— THE PROBLEM —
All lines in the material containing the word "none" need to be copied.

— SOURCE INFORMATION —

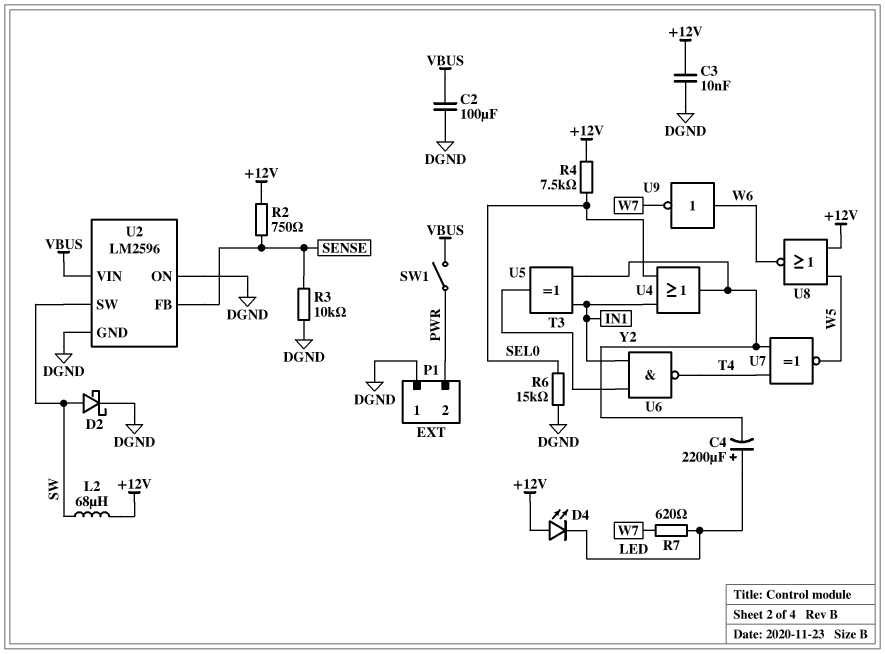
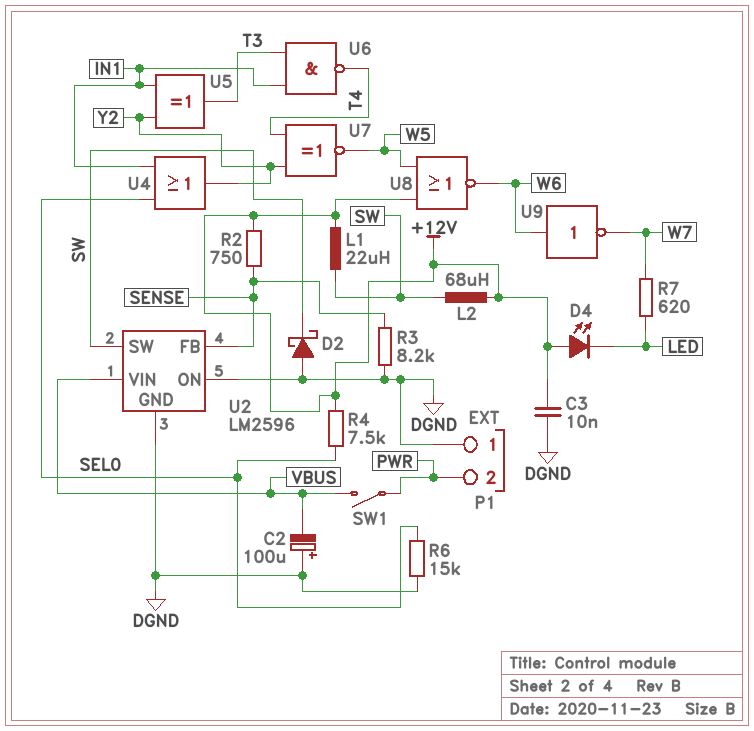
C2: 100uF (DGND, VBUS) -> 100uF (plus DGND, minus VBUS)
C4: 2200uF (plus LED, minus Y2) -> none
D2: schottky (A SW, K DGND) -> schottky (A DGND, K SW)
L1: none -> 22uH (+12V, SW)
R3: 10k (DGND, SENSE) -> 8.2k (DGND, SENSE)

— RESULT —
C4: 2200uF (plus LED, minus Y2) -> none
L1: none -> 22uH (+12V, SW)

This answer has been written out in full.